*Input*:

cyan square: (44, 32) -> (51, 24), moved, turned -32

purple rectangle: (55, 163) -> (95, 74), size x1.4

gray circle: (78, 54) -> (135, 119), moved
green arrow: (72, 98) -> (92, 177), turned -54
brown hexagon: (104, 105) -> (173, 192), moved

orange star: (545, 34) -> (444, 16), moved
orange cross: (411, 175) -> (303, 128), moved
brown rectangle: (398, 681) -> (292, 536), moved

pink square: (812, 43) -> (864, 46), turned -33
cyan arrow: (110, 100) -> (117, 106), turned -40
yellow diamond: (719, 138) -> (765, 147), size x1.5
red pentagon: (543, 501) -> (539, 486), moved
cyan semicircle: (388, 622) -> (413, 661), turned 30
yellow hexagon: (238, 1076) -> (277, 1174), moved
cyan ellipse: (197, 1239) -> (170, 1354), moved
---
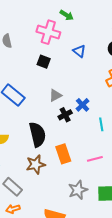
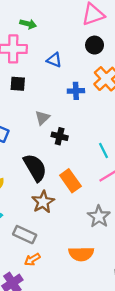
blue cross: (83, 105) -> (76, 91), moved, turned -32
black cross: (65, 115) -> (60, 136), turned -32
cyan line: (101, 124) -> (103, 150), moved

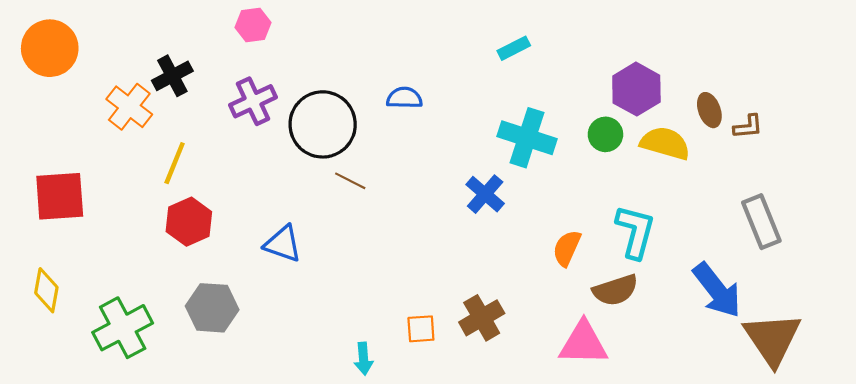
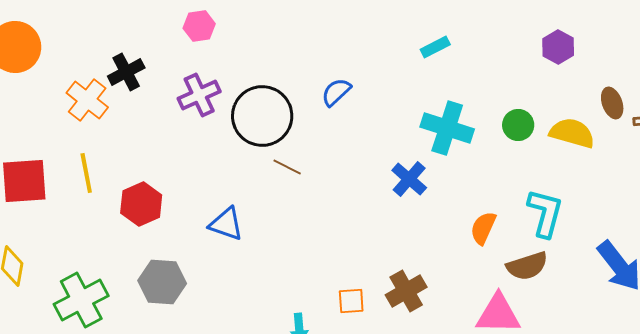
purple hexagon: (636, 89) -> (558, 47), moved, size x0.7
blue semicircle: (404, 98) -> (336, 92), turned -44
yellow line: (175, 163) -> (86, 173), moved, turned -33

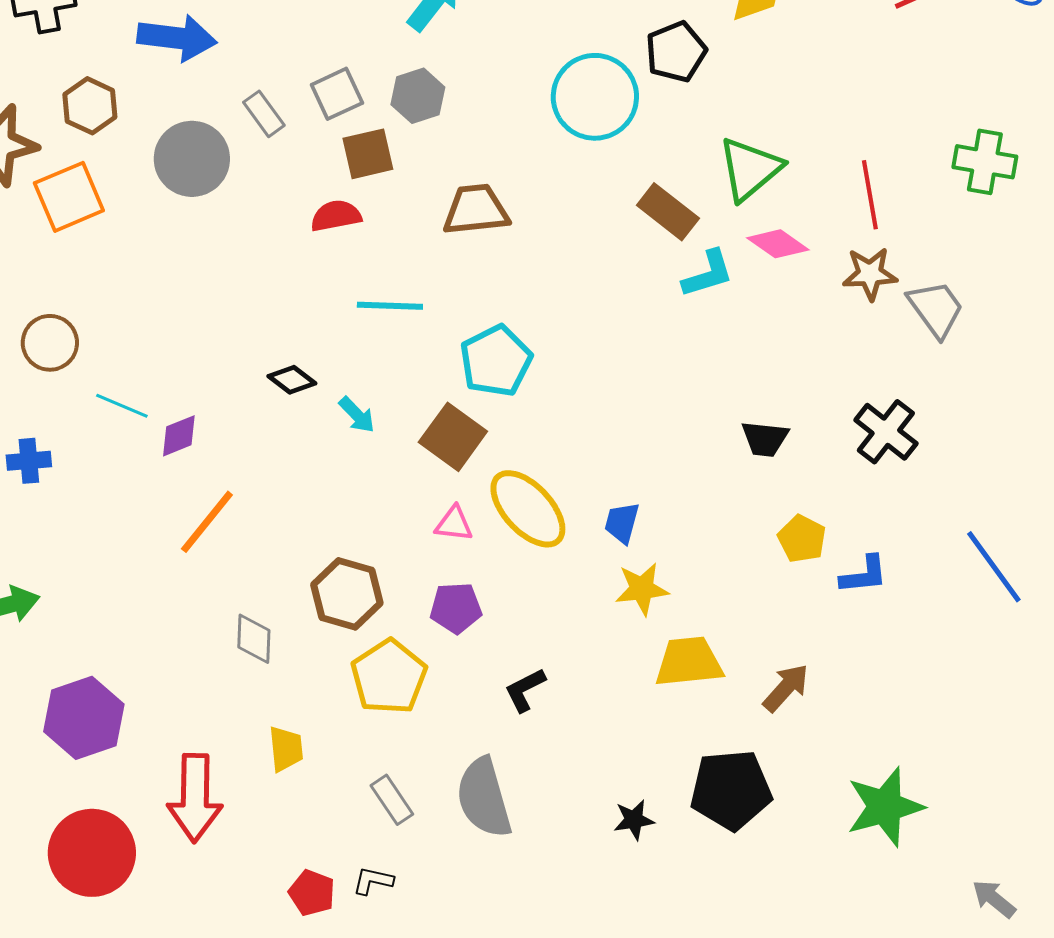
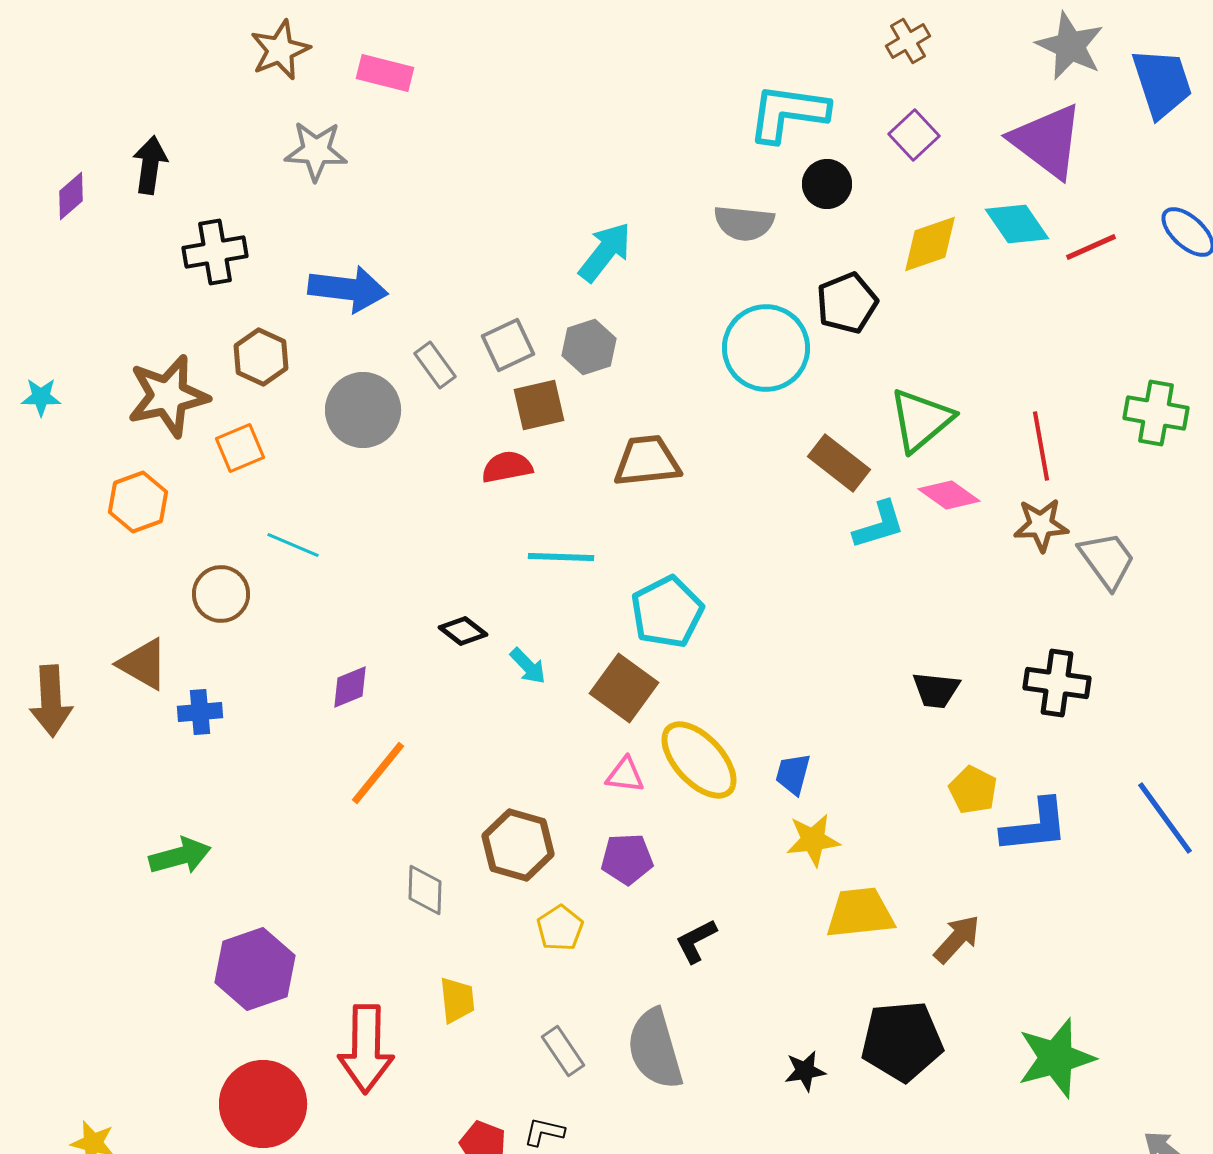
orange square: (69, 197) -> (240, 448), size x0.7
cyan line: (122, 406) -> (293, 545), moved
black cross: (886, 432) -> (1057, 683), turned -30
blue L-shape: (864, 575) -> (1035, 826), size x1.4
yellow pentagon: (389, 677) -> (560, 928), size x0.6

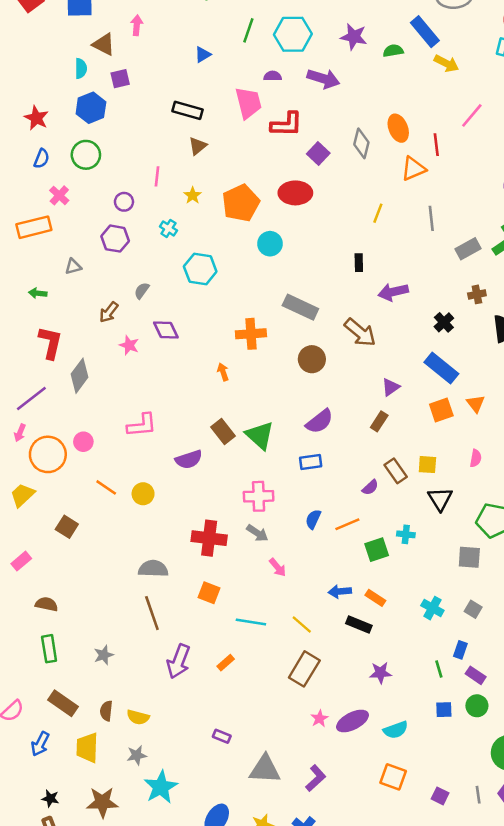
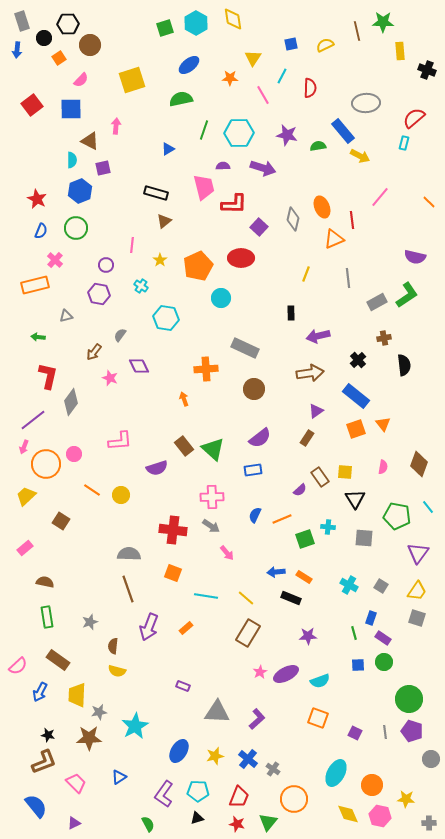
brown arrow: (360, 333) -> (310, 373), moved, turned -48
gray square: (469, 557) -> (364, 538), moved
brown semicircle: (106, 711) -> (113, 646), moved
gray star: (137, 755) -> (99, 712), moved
...
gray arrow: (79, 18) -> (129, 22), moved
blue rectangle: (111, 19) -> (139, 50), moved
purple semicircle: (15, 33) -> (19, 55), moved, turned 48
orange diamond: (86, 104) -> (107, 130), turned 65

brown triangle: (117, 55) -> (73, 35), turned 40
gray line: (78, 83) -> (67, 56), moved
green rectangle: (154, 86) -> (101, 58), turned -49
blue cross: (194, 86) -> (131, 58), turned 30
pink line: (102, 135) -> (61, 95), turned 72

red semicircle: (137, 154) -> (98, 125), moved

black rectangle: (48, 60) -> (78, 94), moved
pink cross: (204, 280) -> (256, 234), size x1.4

*What to produce*:
With the pictures omitted, print the lines above exactly, beginning at the line with "black cross: (65, 115)" and going on through the line with "gray star: (137, 755) -> (99, 712), moved".

*Written response*:
black cross: (65, 115) -> (60, 136), turned -32
cyan line: (101, 124) -> (103, 150), moved

purple hexagon: (636, 89) -> (558, 47), moved, size x0.7
blue semicircle: (404, 98) -> (336, 92), turned -44
yellow line: (175, 163) -> (86, 173), moved, turned -33

orange square: (69, 197) -> (240, 448), size x0.7
cyan line: (122, 406) -> (293, 545), moved
black cross: (886, 432) -> (1057, 683), turned -30
blue L-shape: (864, 575) -> (1035, 826), size x1.4
yellow pentagon: (389, 677) -> (560, 928), size x0.6

brown arrow: (360, 333) -> (310, 373), moved, turned -48
gray square: (469, 557) -> (364, 538), moved
brown semicircle: (106, 711) -> (113, 646), moved
gray star: (137, 755) -> (99, 712), moved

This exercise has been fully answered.